## Entries from a dataset
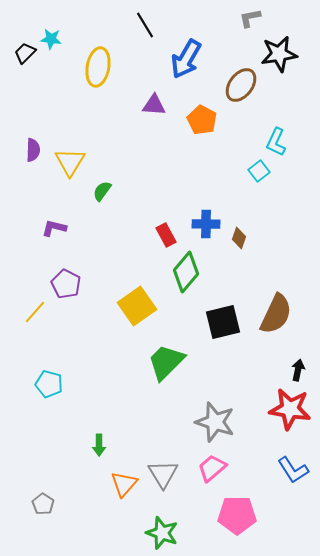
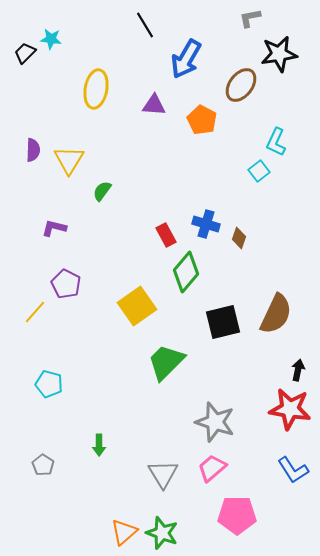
yellow ellipse: moved 2 px left, 22 px down
yellow triangle: moved 1 px left, 2 px up
blue cross: rotated 16 degrees clockwise
orange triangle: moved 48 px down; rotated 8 degrees clockwise
gray pentagon: moved 39 px up
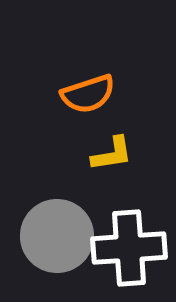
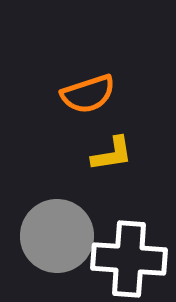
white cross: moved 11 px down; rotated 8 degrees clockwise
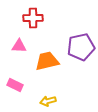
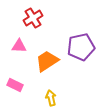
red cross: rotated 30 degrees counterclockwise
orange trapezoid: rotated 20 degrees counterclockwise
yellow arrow: moved 3 px right, 3 px up; rotated 91 degrees clockwise
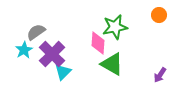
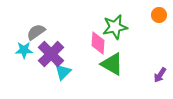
cyan star: rotated 30 degrees clockwise
purple cross: moved 1 px left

## THE PROBLEM
Rename every "cross" to "plus sign" throughout the entries above, and give the lines back otherwise unchanged; please omit the pictures.

## RESPONSE
yellow ellipse: moved 2 px left, 22 px down
yellow triangle: moved 1 px left, 2 px up
blue plus sign: rotated 16 degrees clockwise
orange triangle: moved 48 px down; rotated 8 degrees clockwise
gray pentagon: moved 39 px up
white plus sign: moved 11 px down; rotated 8 degrees clockwise
red plus sign: rotated 30 degrees counterclockwise
orange trapezoid: rotated 20 degrees counterclockwise
yellow arrow: moved 3 px right, 3 px up; rotated 91 degrees clockwise
cyan star: rotated 30 degrees clockwise
purple plus sign: moved 1 px left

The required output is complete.